◆ **WORK ITEM**: How many lines in the records below hold the string "added"? Please answer with the number and nothing more.

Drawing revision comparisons
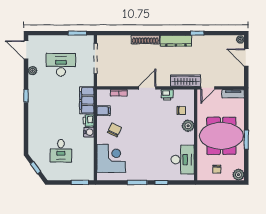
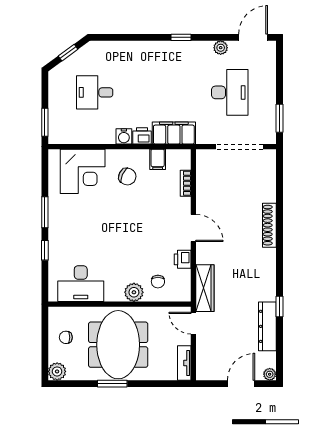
dresser: (176, 41) -> (267, 326), moved

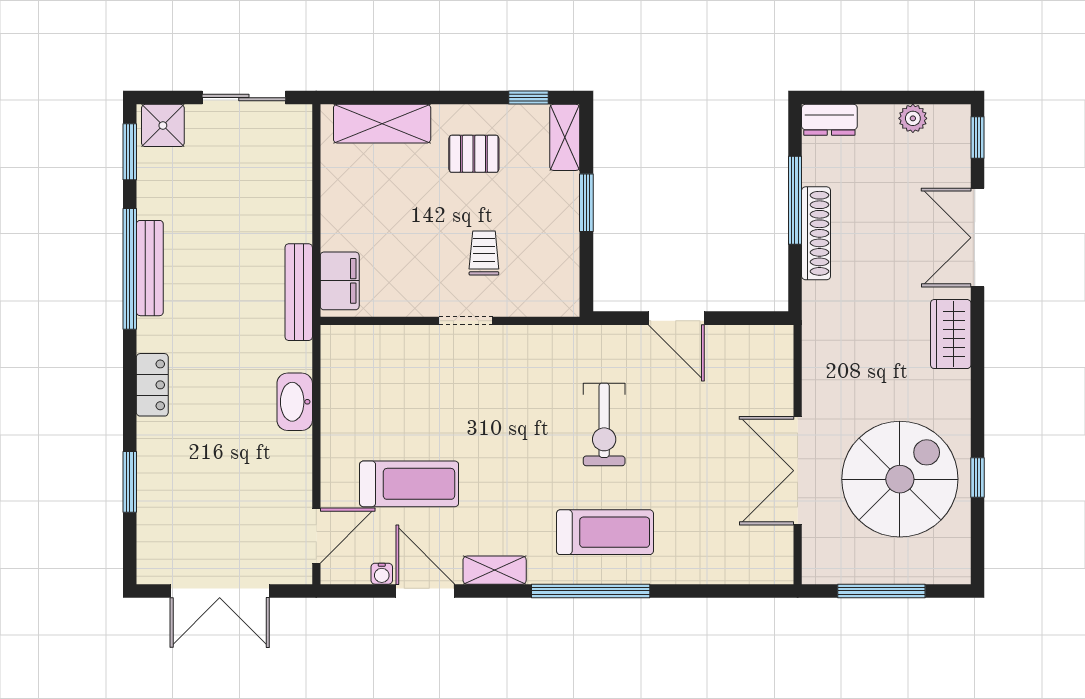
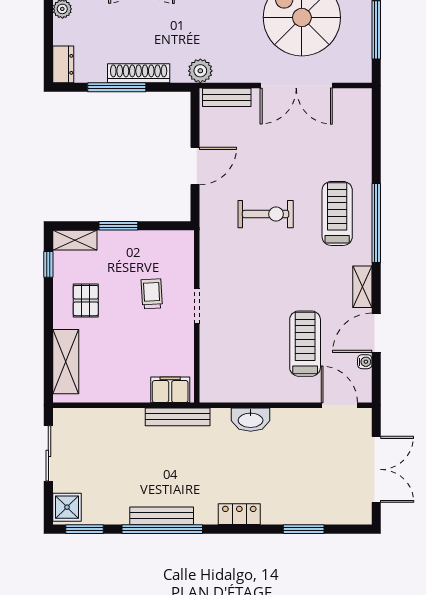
trolley: (484, 253) -> (152, 294), turned 87
plant: (820, 326) -> (200, 71), added
bench: (780, 366) -> (227, 97), added

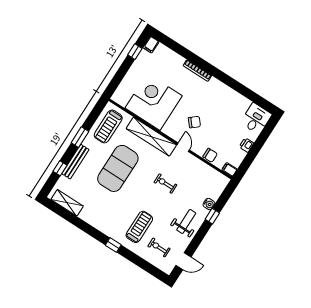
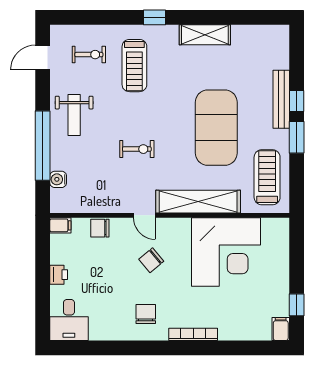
chair: (215, 96) -> (146, 314), added
window: (60, 168) -> (297, 101), moved
shelving: (67, 203) -> (205, 35), moved
water cooler: (209, 204) -> (58, 179), moved
window: (212, 216) -> (43, 146), width x3.17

◆ **ANSWER TO THIS PROBLEM**: 3